> _PROBLEM STATEMENT_
All pictures are to be dropped, and everything else in the data duplicated exactly.
DATA EXTRACT Start Marker
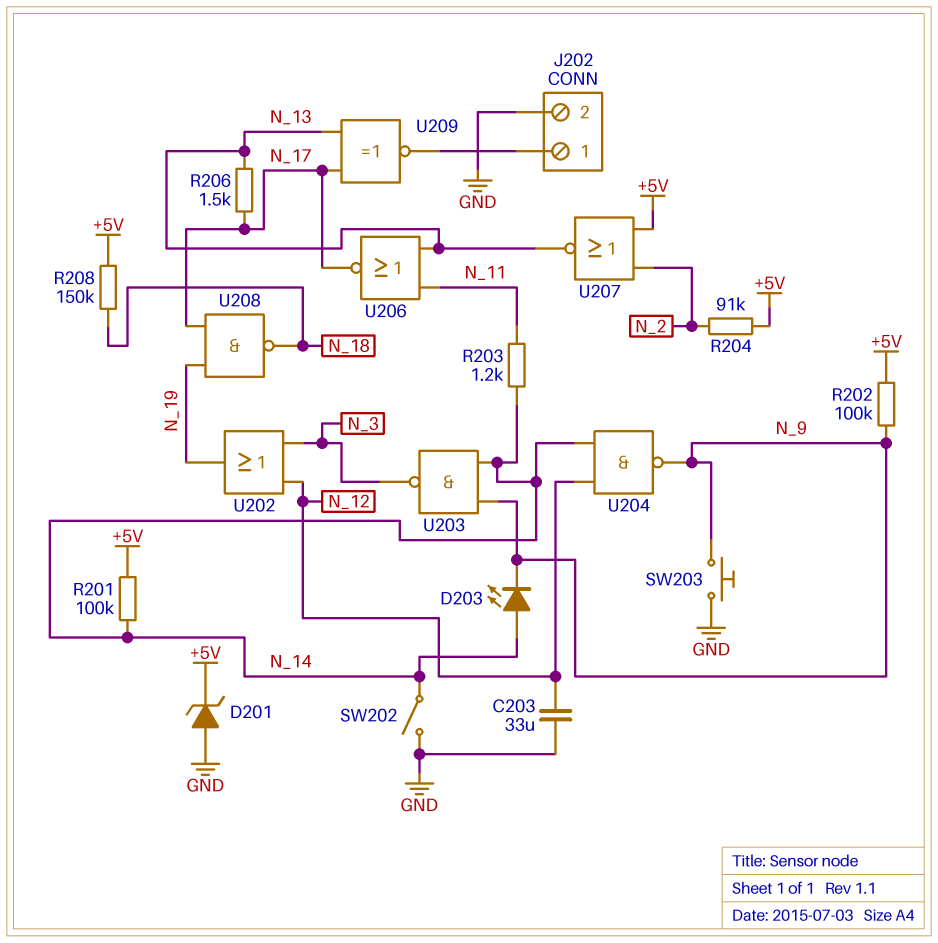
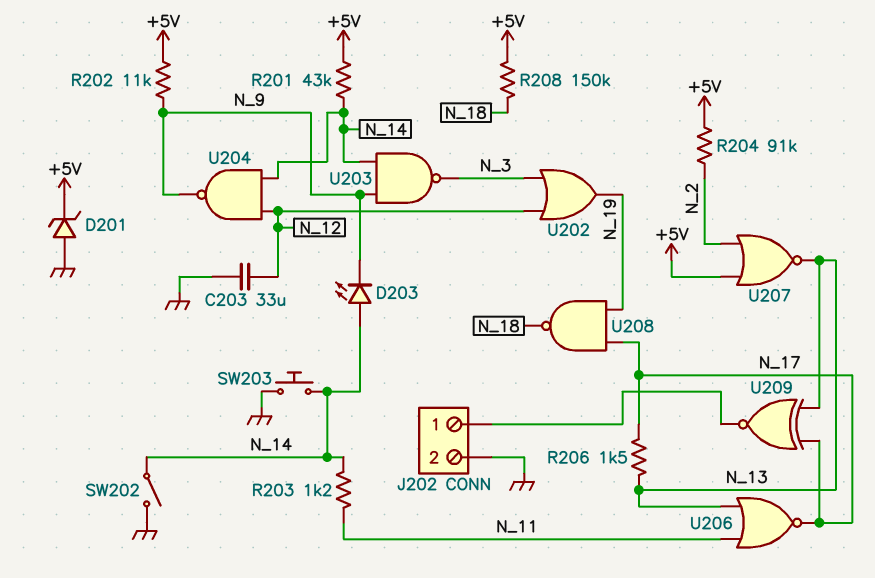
R201: 100k (+5V, N_14) -> 43k (+5V, N_14)
R202: 100k (+5V, N_9) -> 11k (+5V, N_9)
SW203: button (GND, N_9) -> button (GND, N_14)

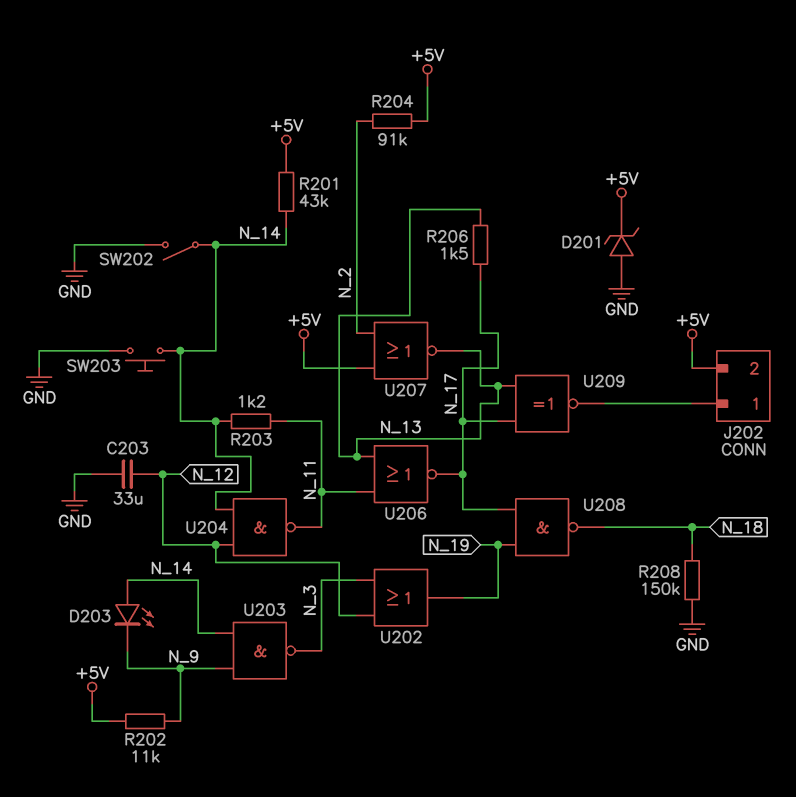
J202 pin 2: GND -> +5V
R208: 150k (+5V, N_18) -> 150k (GND, N_18)
U204: NAND (in N_12, in N_14, out N_9) -> NAND (in N_12, in N_14, out N_11)

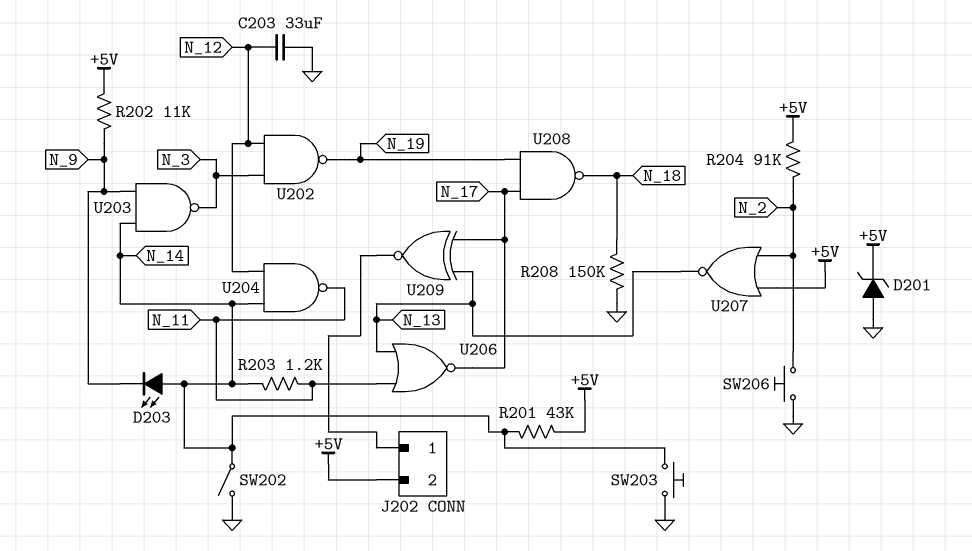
R206: 1.5k (N_13, N_17) -> none
SW206: none -> button (GND, N_2)
U202: OR (in N_3, in N_12, out N_19) -> NAND (in N_3, in N_12, out N_19)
DATA EXTRACT End Marker
> _WRITTEN SOLUTION_
R201: 100k (+5V, N_14) -> 43k (+5V, N_14)
R202: 100k (+5V, N_9) -> 11k (+5V, N_9)
SW203: button (GND, N_9) -> button (GND, N_14)

J202 pin 2: GND -> +5V
R208: 150k (+5V, N_18) -> 150k (GND, N_18)
U204: NAND (in N_12, in N_14, out N_9) -> NAND (in N_12, in N_14, out N_11)

R206: 1.5k (N_13, N_17) -> none
SW206: none -> button (GND, N_2)
U202: OR (in N_3, in N_12, out N_19) -> NAND (in N_3, in N_12, out N_19)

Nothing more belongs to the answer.